• **DIRECTIONS**
Pictures excluded, return every entry exactly, please.

(Before-and-after object lists)
+++

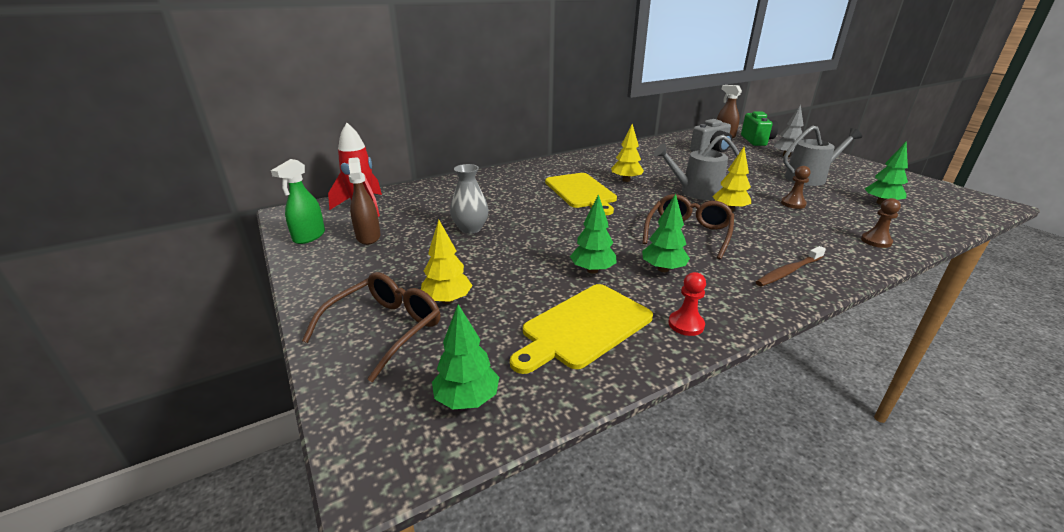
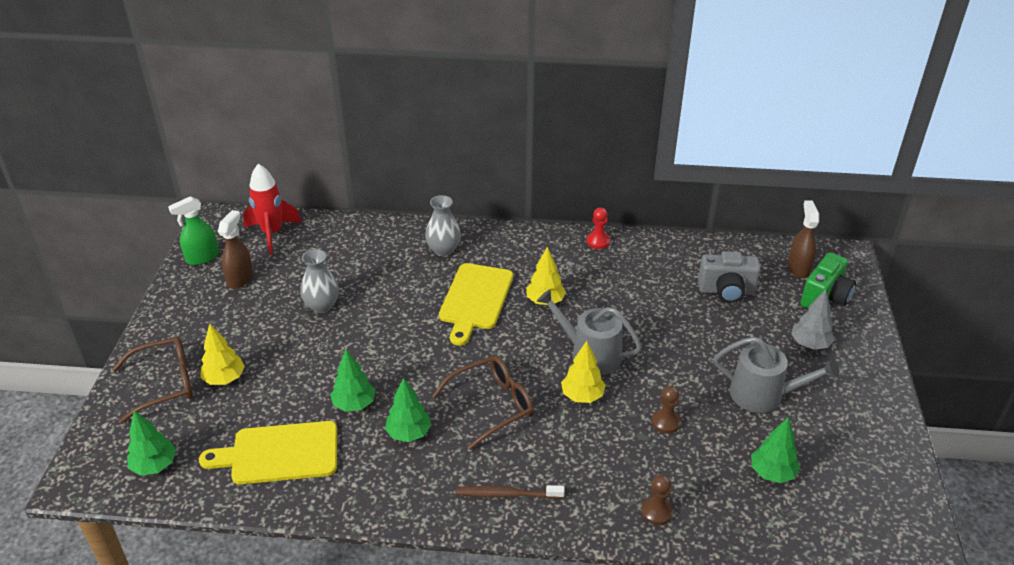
camera: 35 degrees right, 10 degrees up
(518, 178) = (443, 250): none -> grey vase
(686, 324) = (348, 492): red pawn -> red pawn (598, 241)

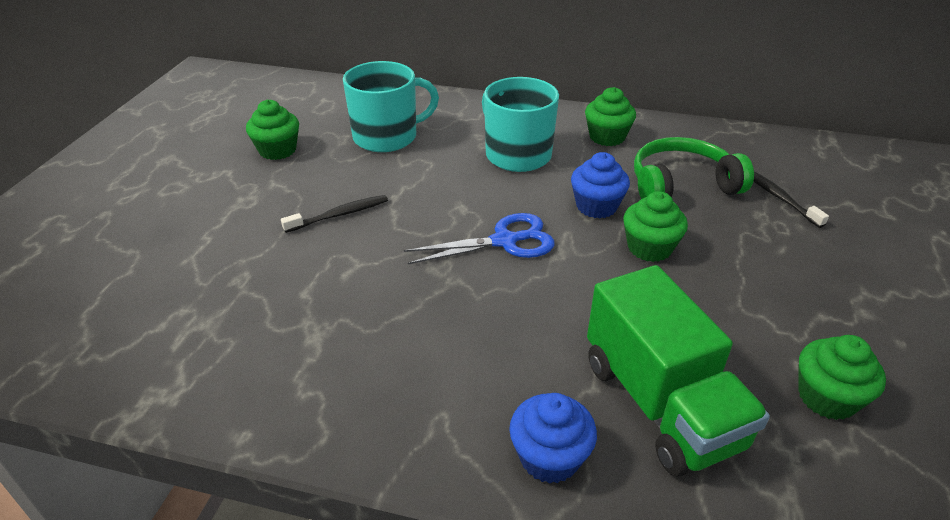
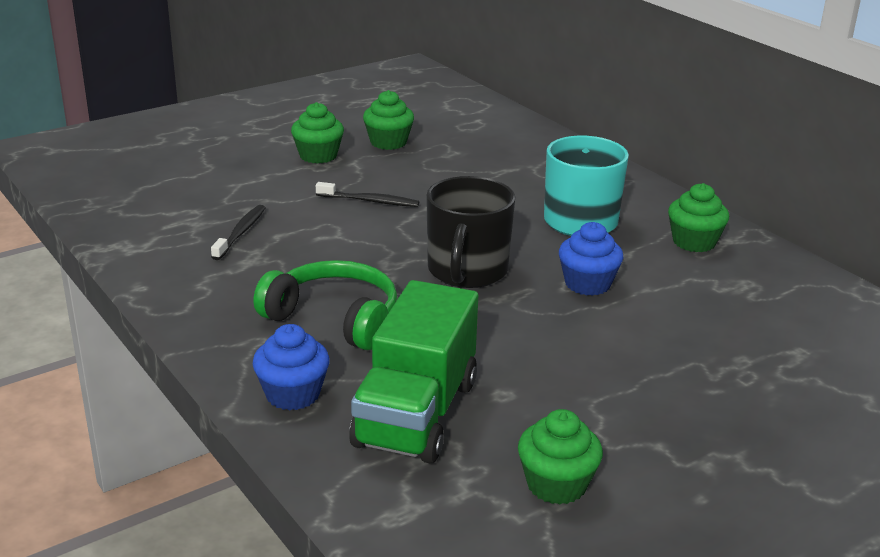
camera: 40 degrees right, 10 degrees down
(387, 137) = (488, 165): turquoise mug -> none
(505, 241) = (467, 271): blue scissors -> black mug
(649, 248) = (583, 330): green cupcake -> green cupcake (318, 156)
(681, 185) = (702, 305): green headphones -> green headphones (334, 318)
(779, 197) = (791, 358): black toothbrush -> black toothbrush (240, 233)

+++

• **RESULT OF THIS TASK**
camera: 35 degrees right, 10 degrees up
(518, 178) = (443, 250): none -> grey vase
(686, 324) = (348, 492): red pawn -> red pawn (598, 241)

camera: 40 degrees right, 10 degrees down
(387, 137) = (488, 165): turquoise mug -> none
(505, 241) = (467, 271): blue scissors -> black mug
(649, 248) = (583, 330): green cupcake -> green cupcake (318, 156)
(681, 185) = (702, 305): green headphones -> green headphones (334, 318)
(779, 197) = (791, 358): black toothbrush -> black toothbrush (240, 233)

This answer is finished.